__Directions__: Which lines in the records below contain the word "clock"? Return each of them.

Before-and-after scene images:
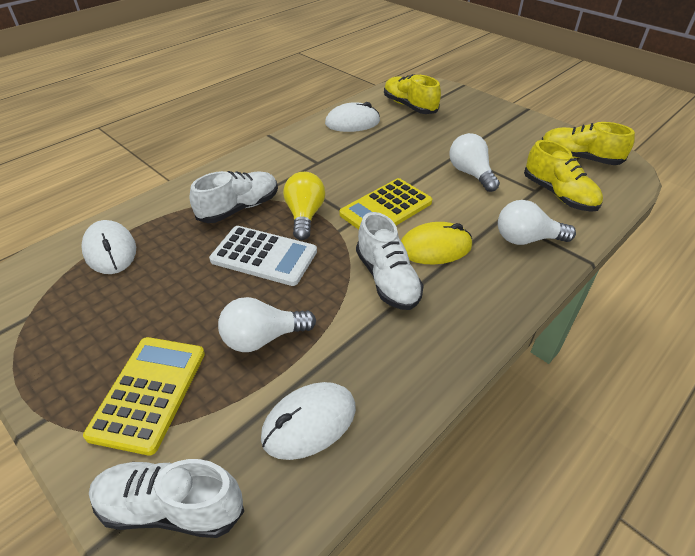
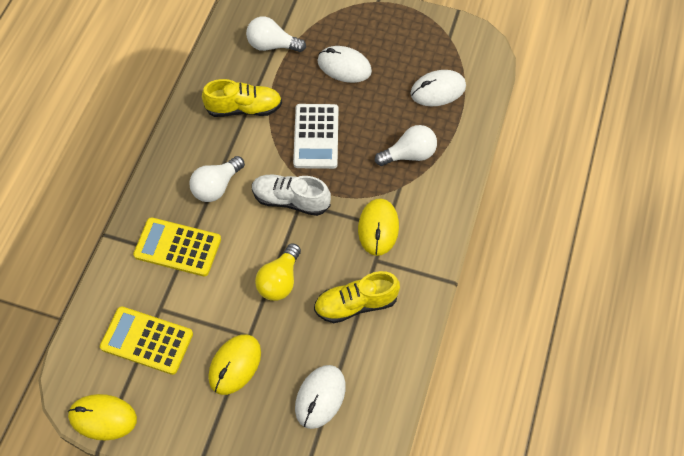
white shoe: 3 -> 1
yellow mouse: 1 -> 3
yellow shoe: 3 -> 2

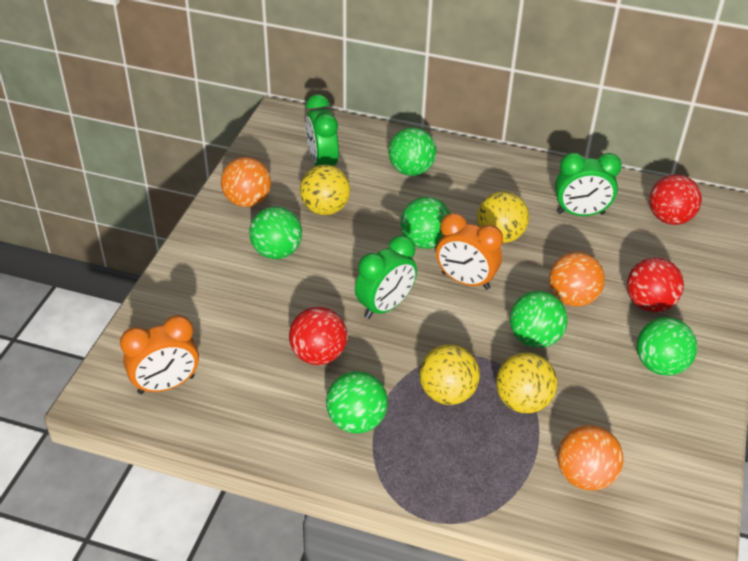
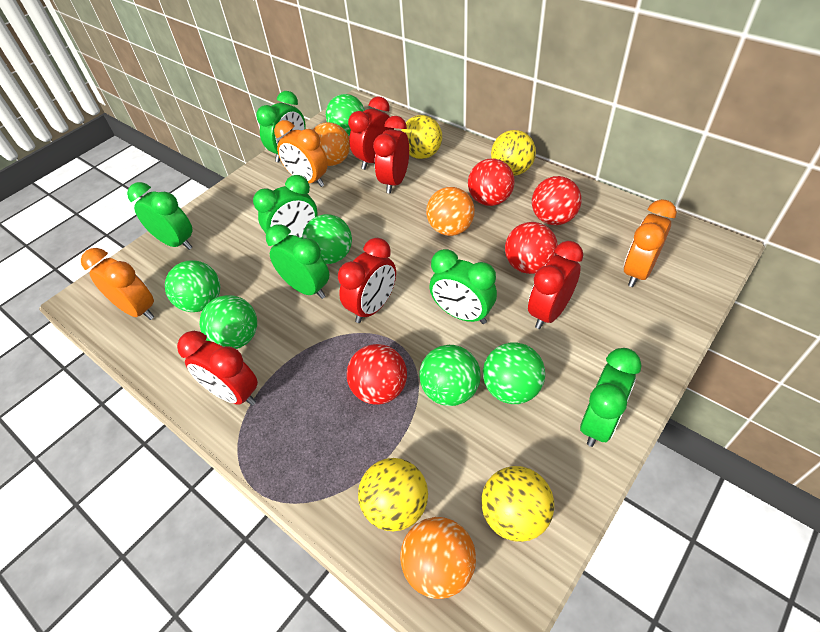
green clock: 3 -> 6
orange clock: 2 -> 3
red ball: 3 -> 4
red clock: 0 -> 5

__Answer to this problem__:
green clock: 3 -> 6
orange clock: 2 -> 3
red clock: 0 -> 5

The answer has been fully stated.